* _Directions_
Would you please transcribe the records below from the line with "(543, 183) = (801, 421): pink" through their final line, exactly and with no other lines?

* _Data to use_
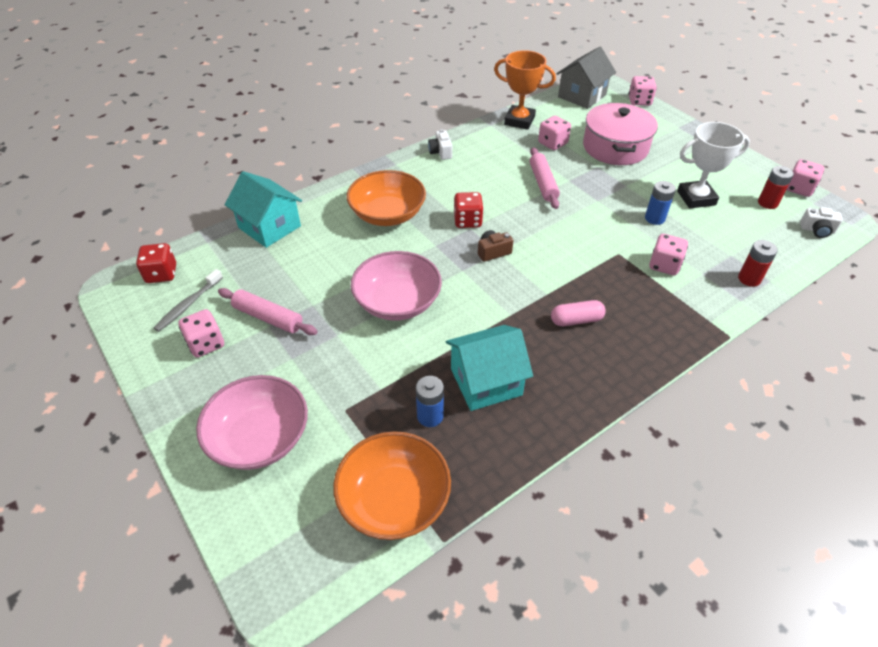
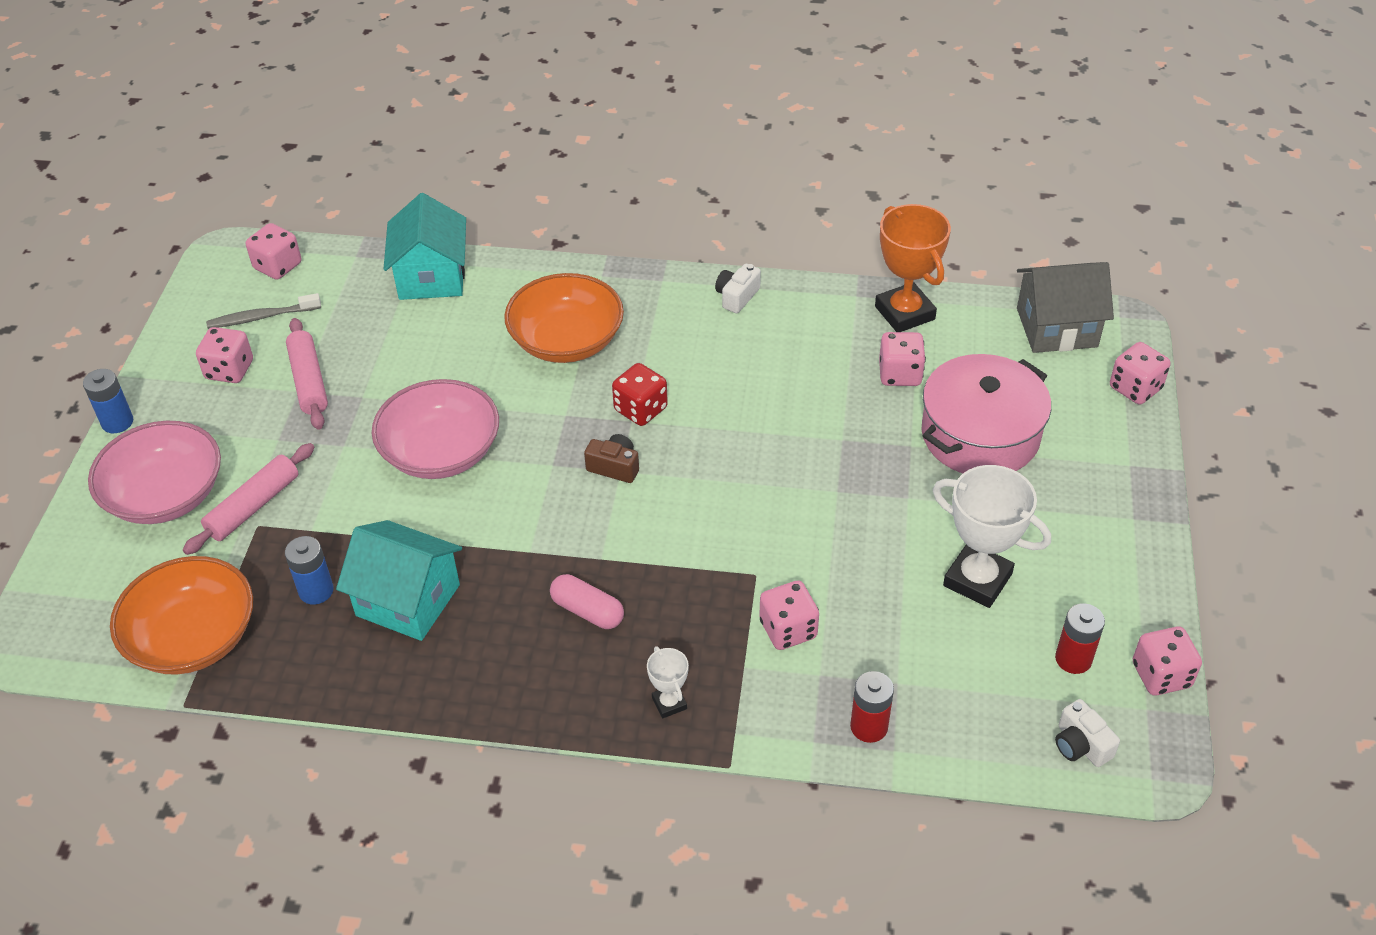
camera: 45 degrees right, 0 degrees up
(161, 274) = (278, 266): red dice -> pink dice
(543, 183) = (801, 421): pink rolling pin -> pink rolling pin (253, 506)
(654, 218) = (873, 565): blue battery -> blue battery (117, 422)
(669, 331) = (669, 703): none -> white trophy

* _Task solution_
(543, 183) = (801, 421): pink rolling pin -> pink rolling pin (253, 506)
(654, 218) = (873, 565): blue battery -> blue battery (117, 422)
(669, 331) = (669, 703): none -> white trophy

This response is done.